- Task objective -
Your output should be exactly the lines from the one containing "(466, 256) = (319, 349): none -> brown car" through the final line of the records, both included, with every picture left out.

- Data for this exercise -

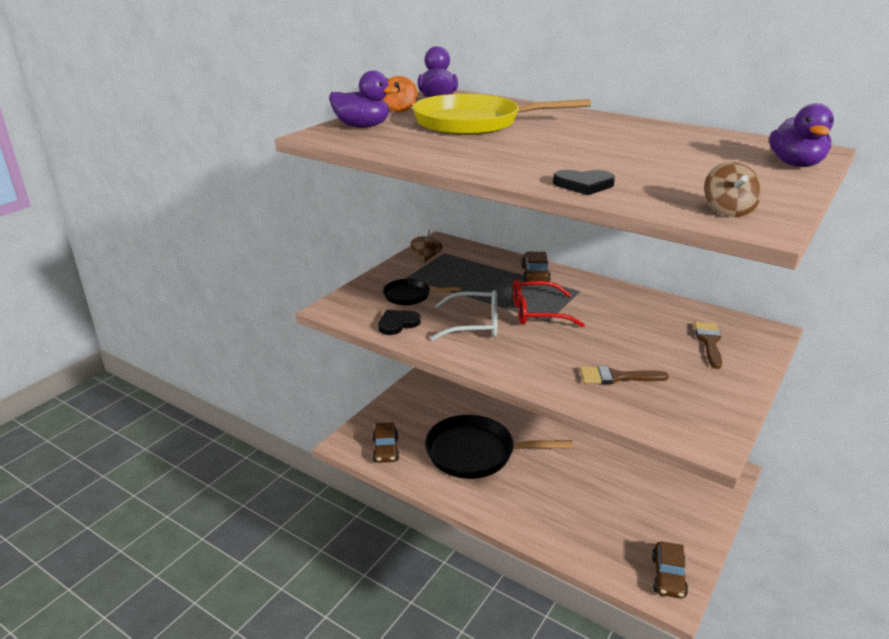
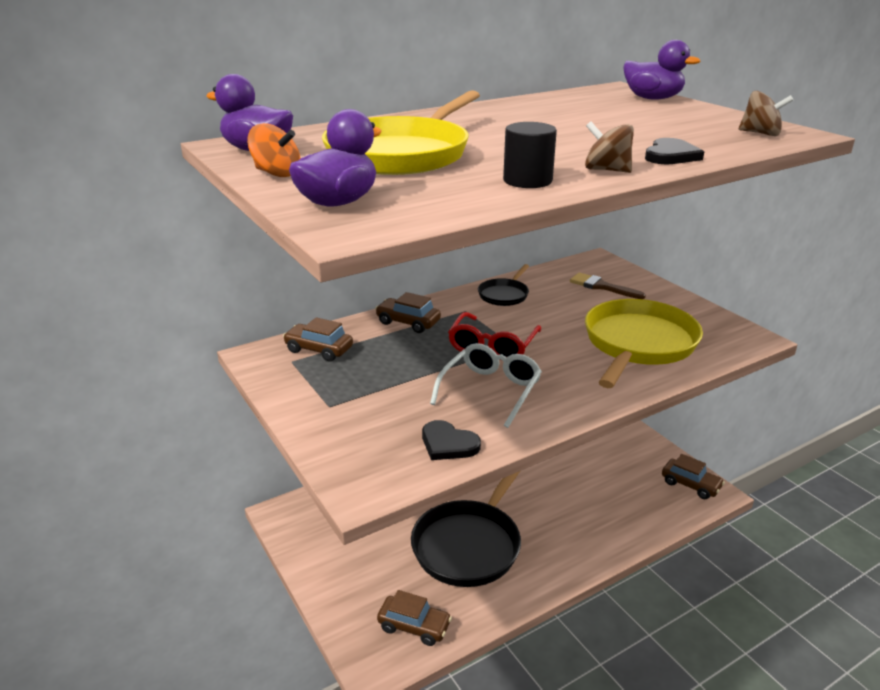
camera: 65 degrees left, 0 degrees up
(397, 323) = (448, 444): black heart -> black heart turned 45 degrees counterclockwise
(410, 296) = (383, 416): black pan -> black pan (504, 295)
(426, 257) = (289, 377): brown spinning top -> brown spinning top (606, 170)
(455, 155) = (527, 181): none -> black cylinder
(466, 256) = (319, 349): none -> brown car
(616, 377) = (638, 344): brown brush -> yellow pan

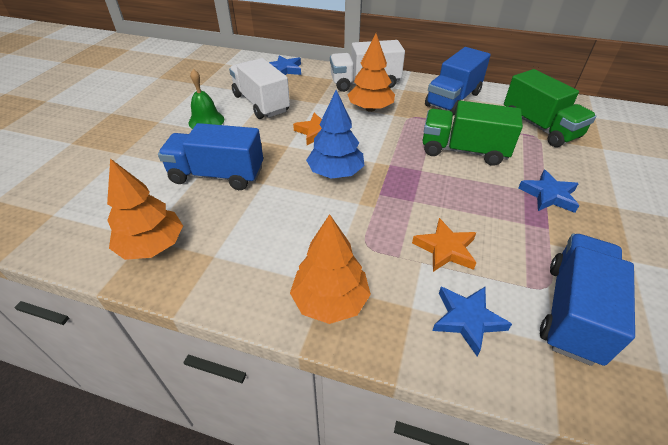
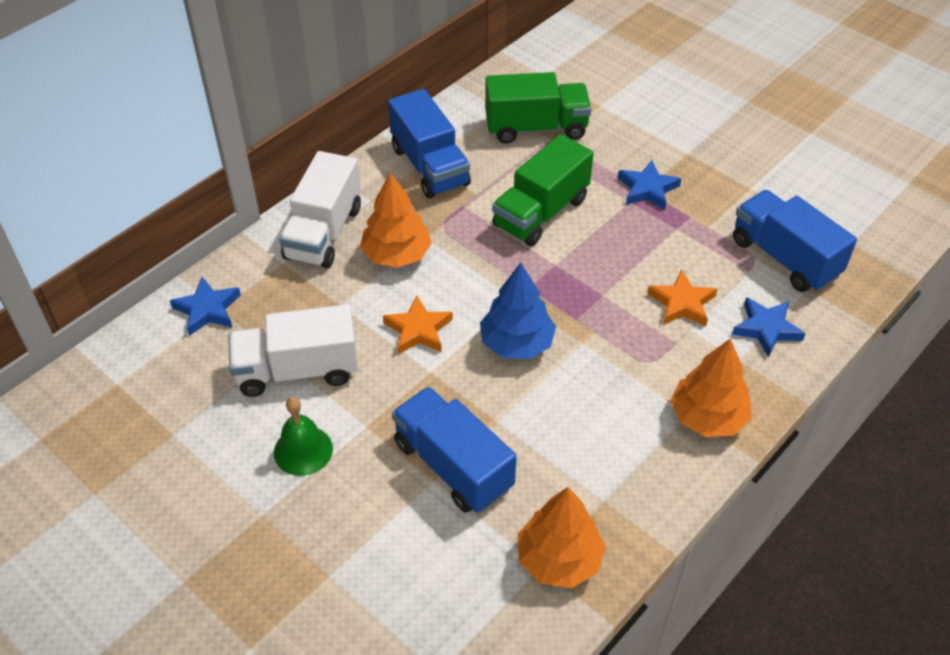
camera: 65 degrees left, 5 degrees up
(217, 175) = (453, 465): blue truck -> blue truck turned 105 degrees clockwise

- Expected output -
(466, 256) = (319, 349): none -> brown car
(616, 377) = (638, 344): brown brush -> yellow pan

camera: 65 degrees left, 5 degrees up
(217, 175) = (453, 465): blue truck -> blue truck turned 105 degrees clockwise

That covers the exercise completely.